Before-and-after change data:
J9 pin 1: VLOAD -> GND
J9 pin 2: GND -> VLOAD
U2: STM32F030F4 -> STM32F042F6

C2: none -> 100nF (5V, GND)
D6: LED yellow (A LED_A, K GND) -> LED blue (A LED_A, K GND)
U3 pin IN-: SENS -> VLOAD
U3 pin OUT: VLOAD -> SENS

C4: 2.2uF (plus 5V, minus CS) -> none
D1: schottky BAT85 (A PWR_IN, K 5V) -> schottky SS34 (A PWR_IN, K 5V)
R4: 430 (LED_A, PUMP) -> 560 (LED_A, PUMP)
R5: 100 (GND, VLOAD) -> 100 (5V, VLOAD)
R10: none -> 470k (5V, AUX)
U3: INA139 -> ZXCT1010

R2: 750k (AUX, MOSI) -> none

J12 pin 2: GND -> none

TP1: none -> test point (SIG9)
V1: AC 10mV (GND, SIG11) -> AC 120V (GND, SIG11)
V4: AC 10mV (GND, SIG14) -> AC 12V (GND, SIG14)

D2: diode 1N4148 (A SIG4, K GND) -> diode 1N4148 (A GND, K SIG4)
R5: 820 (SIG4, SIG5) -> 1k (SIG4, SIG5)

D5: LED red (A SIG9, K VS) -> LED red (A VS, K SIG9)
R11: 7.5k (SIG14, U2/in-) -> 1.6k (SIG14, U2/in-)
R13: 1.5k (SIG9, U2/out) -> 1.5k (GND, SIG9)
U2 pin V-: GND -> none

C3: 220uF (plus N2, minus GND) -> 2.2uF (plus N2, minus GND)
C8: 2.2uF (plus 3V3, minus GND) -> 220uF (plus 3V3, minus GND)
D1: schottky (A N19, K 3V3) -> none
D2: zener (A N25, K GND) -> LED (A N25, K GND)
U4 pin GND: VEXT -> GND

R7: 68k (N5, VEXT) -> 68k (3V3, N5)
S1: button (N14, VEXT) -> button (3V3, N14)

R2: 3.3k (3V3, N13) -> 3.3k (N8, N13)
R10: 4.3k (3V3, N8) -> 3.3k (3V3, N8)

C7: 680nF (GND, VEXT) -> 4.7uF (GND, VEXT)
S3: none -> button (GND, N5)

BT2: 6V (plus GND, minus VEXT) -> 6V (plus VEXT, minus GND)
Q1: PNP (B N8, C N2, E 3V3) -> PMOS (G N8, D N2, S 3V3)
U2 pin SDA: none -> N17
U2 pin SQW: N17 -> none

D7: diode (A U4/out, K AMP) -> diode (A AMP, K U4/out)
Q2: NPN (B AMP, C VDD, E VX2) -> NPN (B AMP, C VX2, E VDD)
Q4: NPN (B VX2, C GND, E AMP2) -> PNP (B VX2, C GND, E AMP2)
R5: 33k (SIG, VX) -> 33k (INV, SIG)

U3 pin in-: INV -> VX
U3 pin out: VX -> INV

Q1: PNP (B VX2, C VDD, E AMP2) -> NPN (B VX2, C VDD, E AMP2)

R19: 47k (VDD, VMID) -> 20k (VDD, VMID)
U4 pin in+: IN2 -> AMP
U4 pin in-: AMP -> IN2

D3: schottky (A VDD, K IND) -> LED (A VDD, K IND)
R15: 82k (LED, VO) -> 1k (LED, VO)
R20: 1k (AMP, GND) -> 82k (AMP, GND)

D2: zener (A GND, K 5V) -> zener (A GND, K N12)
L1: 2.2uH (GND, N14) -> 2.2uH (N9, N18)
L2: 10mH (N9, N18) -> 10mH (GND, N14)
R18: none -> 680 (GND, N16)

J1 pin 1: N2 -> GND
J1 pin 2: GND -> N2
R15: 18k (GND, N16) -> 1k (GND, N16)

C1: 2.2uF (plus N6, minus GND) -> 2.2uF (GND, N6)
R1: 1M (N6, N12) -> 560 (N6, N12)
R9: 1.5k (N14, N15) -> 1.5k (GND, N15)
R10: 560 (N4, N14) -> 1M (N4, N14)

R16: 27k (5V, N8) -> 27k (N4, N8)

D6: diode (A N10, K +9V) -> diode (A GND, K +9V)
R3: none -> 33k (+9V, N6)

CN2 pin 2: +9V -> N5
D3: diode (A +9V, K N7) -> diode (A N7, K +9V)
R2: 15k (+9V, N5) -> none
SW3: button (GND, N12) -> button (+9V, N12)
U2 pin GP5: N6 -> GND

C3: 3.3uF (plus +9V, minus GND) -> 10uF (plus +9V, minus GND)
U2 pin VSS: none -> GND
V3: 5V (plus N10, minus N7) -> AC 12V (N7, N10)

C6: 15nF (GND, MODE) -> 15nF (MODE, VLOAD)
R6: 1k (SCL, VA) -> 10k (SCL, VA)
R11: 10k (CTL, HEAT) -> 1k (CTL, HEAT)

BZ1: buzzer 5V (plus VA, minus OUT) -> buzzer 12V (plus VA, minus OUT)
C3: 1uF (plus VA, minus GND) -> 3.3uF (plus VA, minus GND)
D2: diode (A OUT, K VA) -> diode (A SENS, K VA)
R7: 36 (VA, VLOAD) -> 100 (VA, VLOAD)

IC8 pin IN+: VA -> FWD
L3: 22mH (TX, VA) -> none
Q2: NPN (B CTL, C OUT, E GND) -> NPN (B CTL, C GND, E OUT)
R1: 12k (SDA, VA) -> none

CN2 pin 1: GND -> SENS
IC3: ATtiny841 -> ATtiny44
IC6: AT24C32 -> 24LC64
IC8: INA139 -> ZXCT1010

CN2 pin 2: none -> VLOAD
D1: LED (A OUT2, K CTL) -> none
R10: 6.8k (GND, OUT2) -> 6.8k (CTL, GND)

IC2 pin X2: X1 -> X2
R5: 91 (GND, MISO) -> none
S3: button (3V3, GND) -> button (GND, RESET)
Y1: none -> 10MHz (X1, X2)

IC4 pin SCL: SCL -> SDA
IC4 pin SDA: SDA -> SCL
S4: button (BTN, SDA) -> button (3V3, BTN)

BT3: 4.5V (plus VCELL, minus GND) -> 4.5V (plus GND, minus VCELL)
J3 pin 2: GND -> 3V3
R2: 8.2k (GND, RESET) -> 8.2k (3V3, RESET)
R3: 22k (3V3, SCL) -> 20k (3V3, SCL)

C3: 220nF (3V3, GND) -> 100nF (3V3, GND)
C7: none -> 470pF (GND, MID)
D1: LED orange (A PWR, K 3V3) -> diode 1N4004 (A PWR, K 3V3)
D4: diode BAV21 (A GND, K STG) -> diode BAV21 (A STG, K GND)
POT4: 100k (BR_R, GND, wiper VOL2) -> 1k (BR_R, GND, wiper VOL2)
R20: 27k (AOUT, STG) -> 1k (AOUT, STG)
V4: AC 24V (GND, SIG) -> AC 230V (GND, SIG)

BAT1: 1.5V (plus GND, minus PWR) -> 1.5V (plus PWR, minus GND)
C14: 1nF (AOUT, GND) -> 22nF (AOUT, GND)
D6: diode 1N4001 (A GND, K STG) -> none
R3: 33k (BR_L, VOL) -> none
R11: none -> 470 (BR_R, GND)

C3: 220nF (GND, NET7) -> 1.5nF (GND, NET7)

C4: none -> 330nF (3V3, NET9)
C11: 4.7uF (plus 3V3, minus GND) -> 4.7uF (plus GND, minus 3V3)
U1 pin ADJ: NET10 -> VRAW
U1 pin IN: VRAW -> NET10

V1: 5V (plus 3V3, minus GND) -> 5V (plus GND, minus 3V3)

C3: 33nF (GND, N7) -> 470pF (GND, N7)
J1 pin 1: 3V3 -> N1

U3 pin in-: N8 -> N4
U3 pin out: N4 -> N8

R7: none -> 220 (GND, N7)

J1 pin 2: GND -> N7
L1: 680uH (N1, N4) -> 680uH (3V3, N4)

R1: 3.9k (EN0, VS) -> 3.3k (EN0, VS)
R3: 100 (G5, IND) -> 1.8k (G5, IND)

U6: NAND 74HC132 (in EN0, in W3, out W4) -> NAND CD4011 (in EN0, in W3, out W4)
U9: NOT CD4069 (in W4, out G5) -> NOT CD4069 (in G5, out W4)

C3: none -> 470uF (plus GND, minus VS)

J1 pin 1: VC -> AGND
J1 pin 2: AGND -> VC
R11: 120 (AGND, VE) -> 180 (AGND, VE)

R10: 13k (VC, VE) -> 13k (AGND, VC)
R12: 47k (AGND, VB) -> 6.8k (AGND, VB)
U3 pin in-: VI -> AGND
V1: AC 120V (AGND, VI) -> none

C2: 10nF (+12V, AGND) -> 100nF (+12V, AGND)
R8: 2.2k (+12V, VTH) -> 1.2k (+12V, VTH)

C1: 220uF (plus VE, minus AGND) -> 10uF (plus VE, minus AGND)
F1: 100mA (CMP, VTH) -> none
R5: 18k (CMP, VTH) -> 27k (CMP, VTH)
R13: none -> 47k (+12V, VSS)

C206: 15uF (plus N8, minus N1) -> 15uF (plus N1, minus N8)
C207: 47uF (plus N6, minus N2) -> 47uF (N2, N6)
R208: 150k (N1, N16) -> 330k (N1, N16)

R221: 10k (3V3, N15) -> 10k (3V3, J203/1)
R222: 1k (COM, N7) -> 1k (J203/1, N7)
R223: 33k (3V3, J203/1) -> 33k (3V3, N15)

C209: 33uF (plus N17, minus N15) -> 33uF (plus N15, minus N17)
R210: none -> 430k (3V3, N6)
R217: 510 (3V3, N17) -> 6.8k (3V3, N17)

- [Aim of the exercise] Beginning at the opening line of the data, transcribe each line exactly until you reach the line with "Q4: NPN (B VX2, C", which you also include, and go no further.

- [Answer box]
J9 pin 1: VLOAD -> GND
J9 pin 2: GND -> VLOAD
U2: STM32F030F4 -> STM32F042F6

C2: none -> 100nF (5V, GND)
D6: LED yellow (A LED_A, K GND) -> LED blue (A LED_A, K GND)
U3 pin IN-: SENS -> VLOAD
U3 pin OUT: VLOAD -> SENS

C4: 2.2uF (plus 5V, minus CS) -> none
D1: schottky BAT85 (A PWR_IN, K 5V) -> schottky SS34 (A PWR_IN, K 5V)
R4: 430 (LED_A, PUMP) -> 560 (LED_A, PUMP)
R5: 100 (GND, VLOAD) -> 100 (5V, VLOAD)
R10: none -> 470k (5V, AUX)
U3: INA139 -> ZXCT1010

R2: 750k (AUX, MOSI) -> none

J12 pin 2: GND -> none

TP1: none -> test point (SIG9)
V1: AC 10mV (GND, SIG11) -> AC 120V (GND, SIG11)
V4: AC 10mV (GND, SIG14) -> AC 12V (GND, SIG14)

D2: diode 1N4148 (A SIG4, K GND) -> diode 1N4148 (A GND, K SIG4)
R5: 820 (SIG4, SIG5) -> 1k (SIG4, SIG5)

D5: LED red (A SIG9, K VS) -> LED red (A VS, K SIG9)
R11: 7.5k (SIG14, U2/in-) -> 1.6k (SIG14, U2/in-)
R13: 1.5k (SIG9, U2/out) -> 1.5k (GND, SIG9)
U2 pin V-: GND -> none

C3: 220uF (plus N2, minus GND) -> 2.2uF (plus N2, minus GND)
C8: 2.2uF (plus 3V3, minus GND) -> 220uF (plus 3V3, minus GND)
D1: schottky (A N19, K 3V3) -> none
D2: zener (A N25, K GND) -> LED (A N25, K GND)
U4 pin GND: VEXT -> GND

R7: 68k (N5, VEXT) -> 68k (3V3, N5)
S1: button (N14, VEXT) -> button (3V3, N14)

R2: 3.3k (3V3, N13) -> 3.3k (N8, N13)
R10: 4.3k (3V3, N8) -> 3.3k (3V3, N8)

C7: 680nF (GND, VEXT) -> 4.7uF (GND, VEXT)
S3: none -> button (GND, N5)

BT2: 6V (plus GND, minus VEXT) -> 6V (plus VEXT, minus GND)
Q1: PNP (B N8, C N2, E 3V3) -> PMOS (G N8, D N2, S 3V3)
U2 pin SDA: none -> N17
U2 pin SQW: N17 -> none

D7: diode (A U4/out, K AMP) -> diode (A AMP, K U4/out)
Q2: NPN (B AMP, C VDD, E VX2) -> NPN (B AMP, C VX2, E VDD)
Q4: NPN (B VX2, C GND, E AMP2) -> PNP (B VX2, C GND, E AMP2)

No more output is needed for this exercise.